**What is needed**
Your answer must be the records below, given again exactly, with no pictures in it.

**Given information**
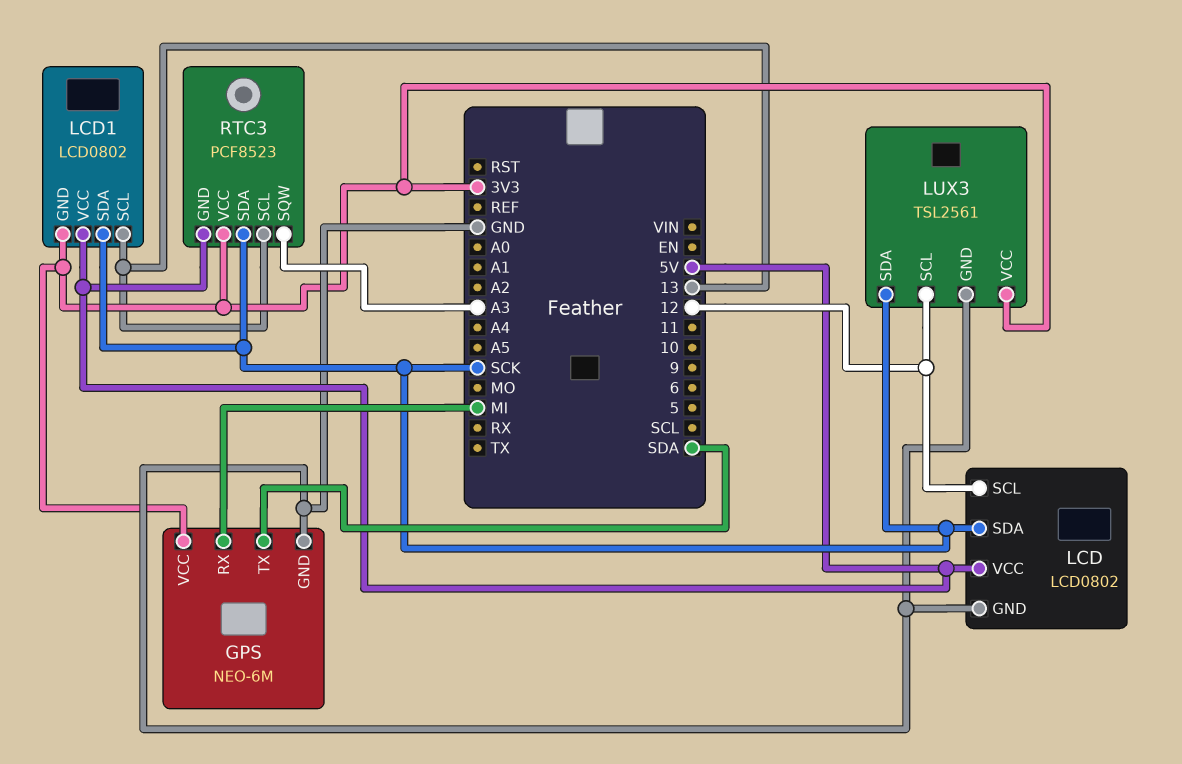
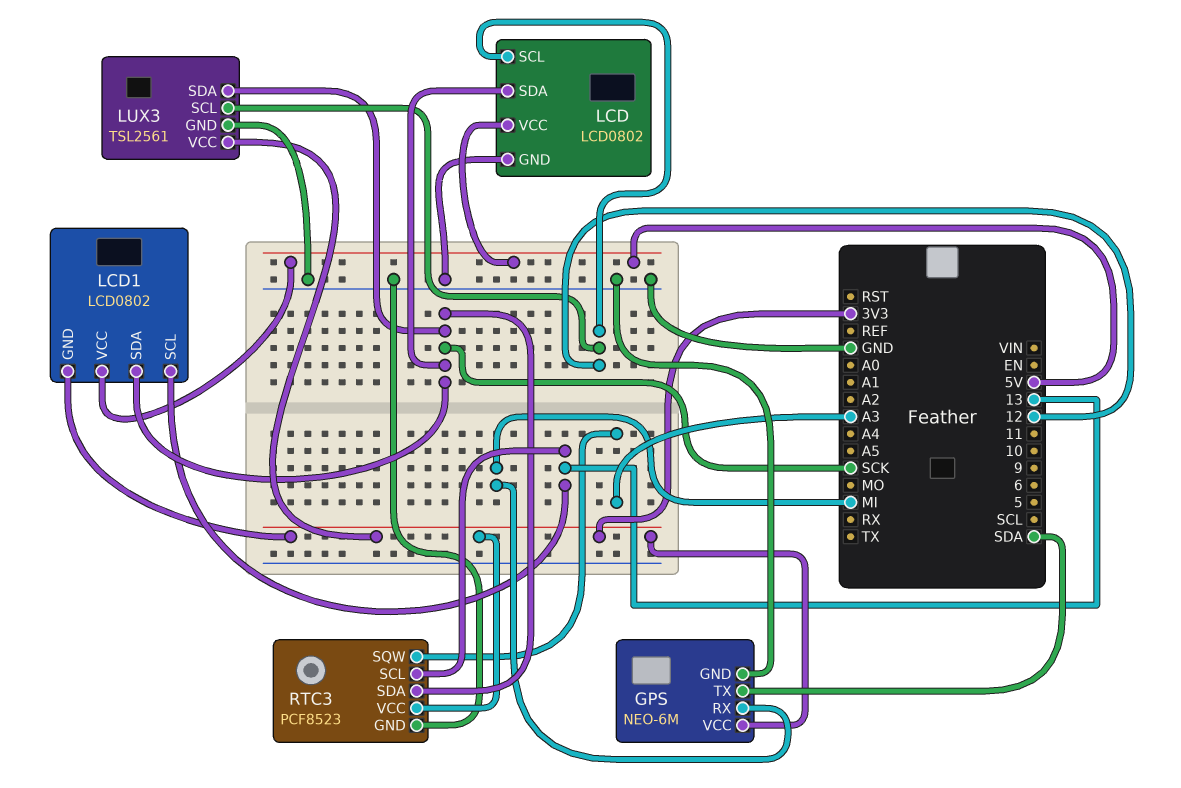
RTC3 pin GND: 5V -> GND

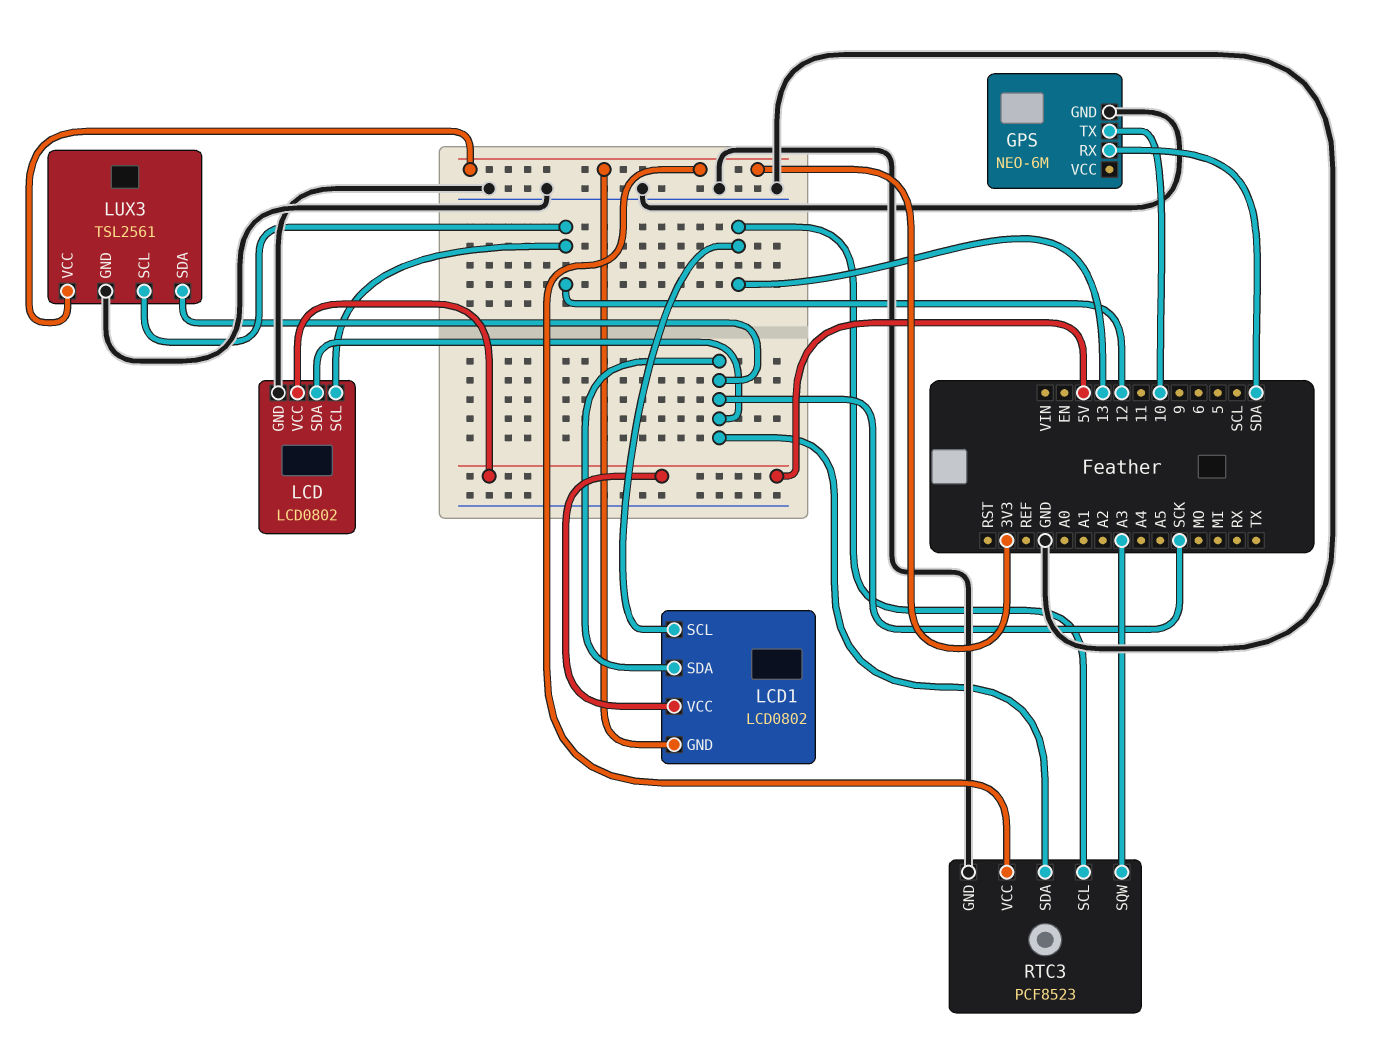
GPS pin RX: MI -> SDA
GPS pin TX: SDA -> 10
GPS pin VCC: 3V3 -> none

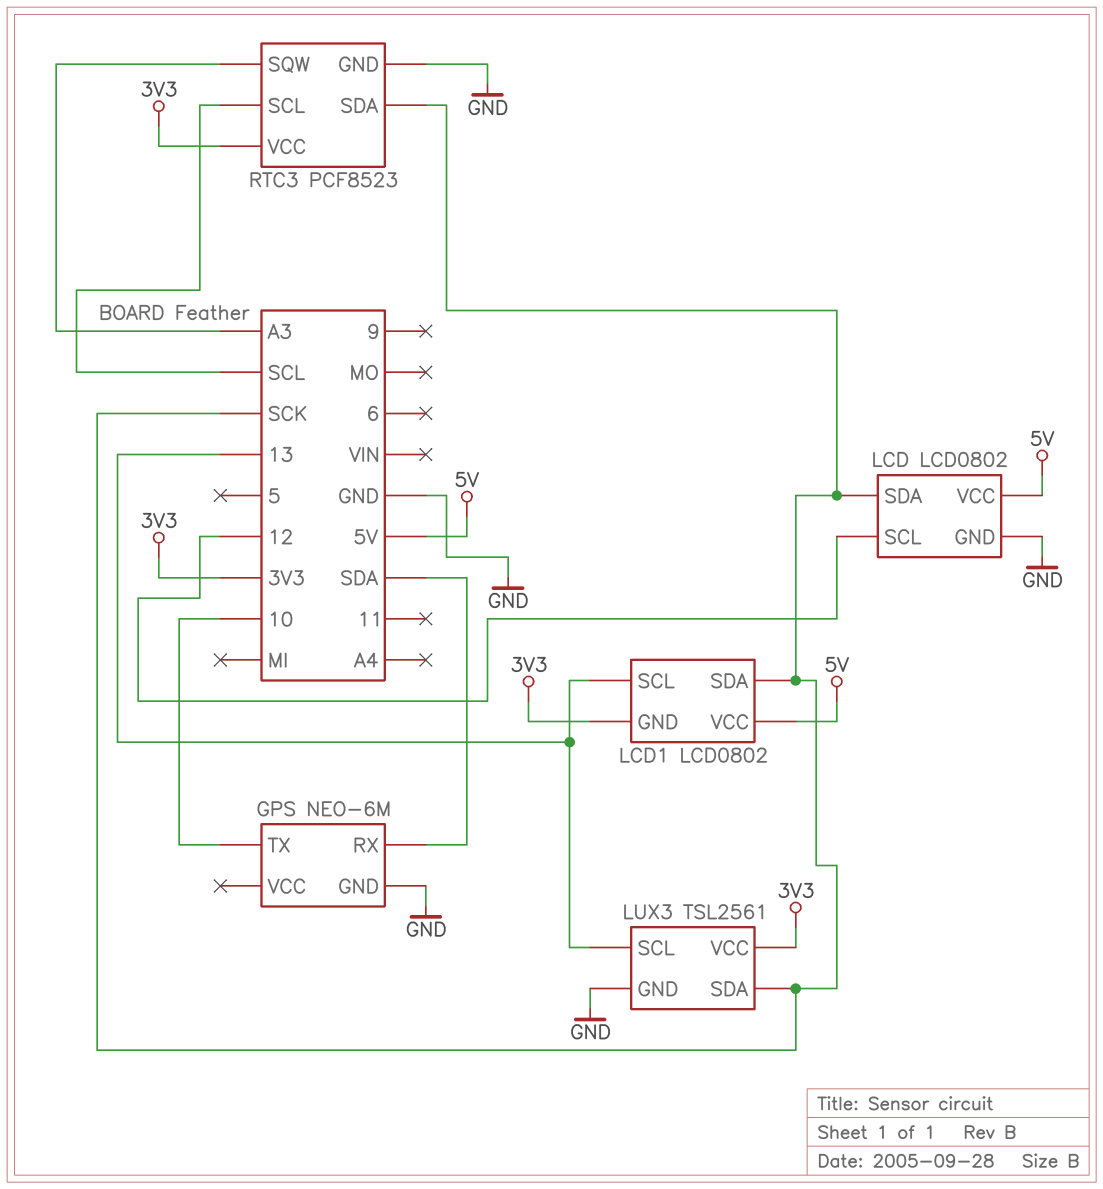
LUX3 pin SCL: 12 -> 13
RTC3 pin SCL: 13 -> SCL

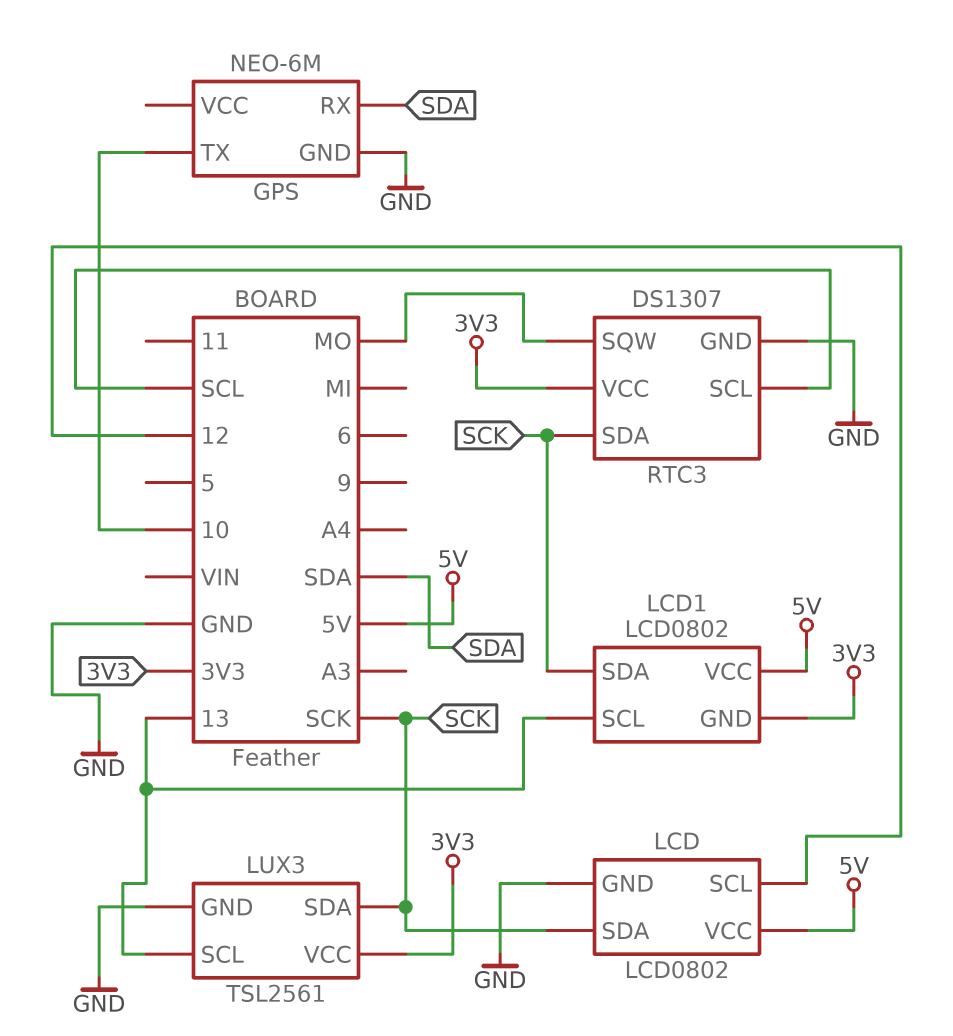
RTC3: PCF8523 -> DS1307
RTC3 pin SQW: A3 -> MO

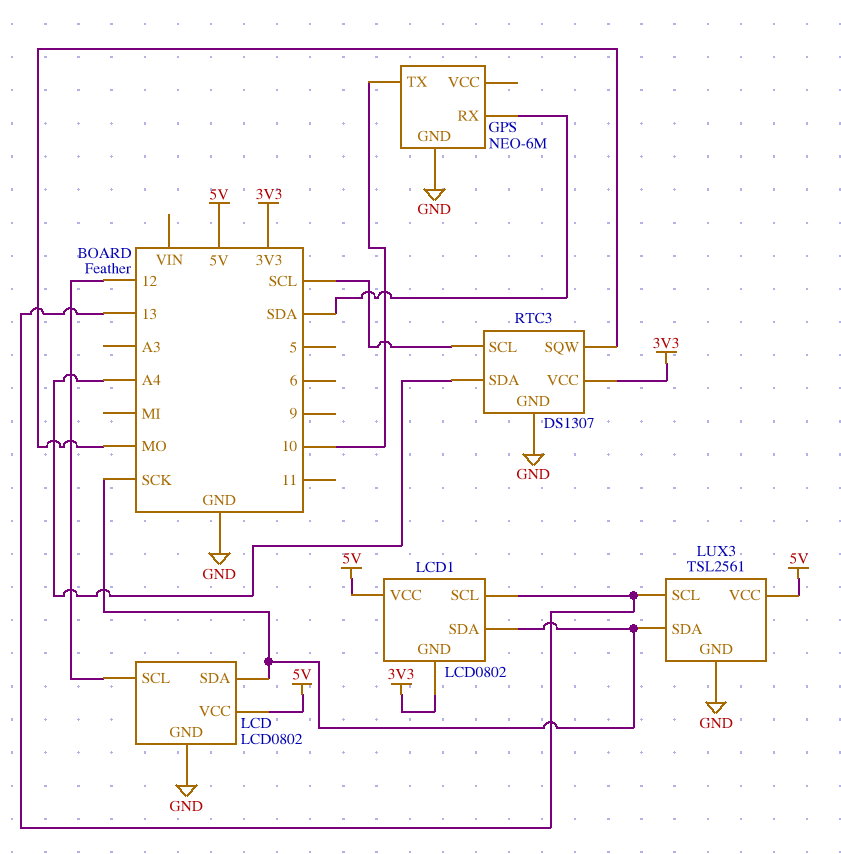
LUX3 pin VCC: 3V3 -> 5V
RTC3 pin SDA: SCK -> A4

**Task result**
RTC3 pin GND: 5V -> GND

GPS pin RX: MI -> SDA
GPS pin TX: SDA -> 10
GPS pin VCC: 3V3 -> none

LUX3 pin SCL: 12 -> 13
RTC3 pin SCL: 13 -> SCL

RTC3: PCF8523 -> DS1307
RTC3 pin SQW: A3 -> MO

LUX3 pin VCC: 3V3 -> 5V
RTC3 pin SDA: SCK -> A4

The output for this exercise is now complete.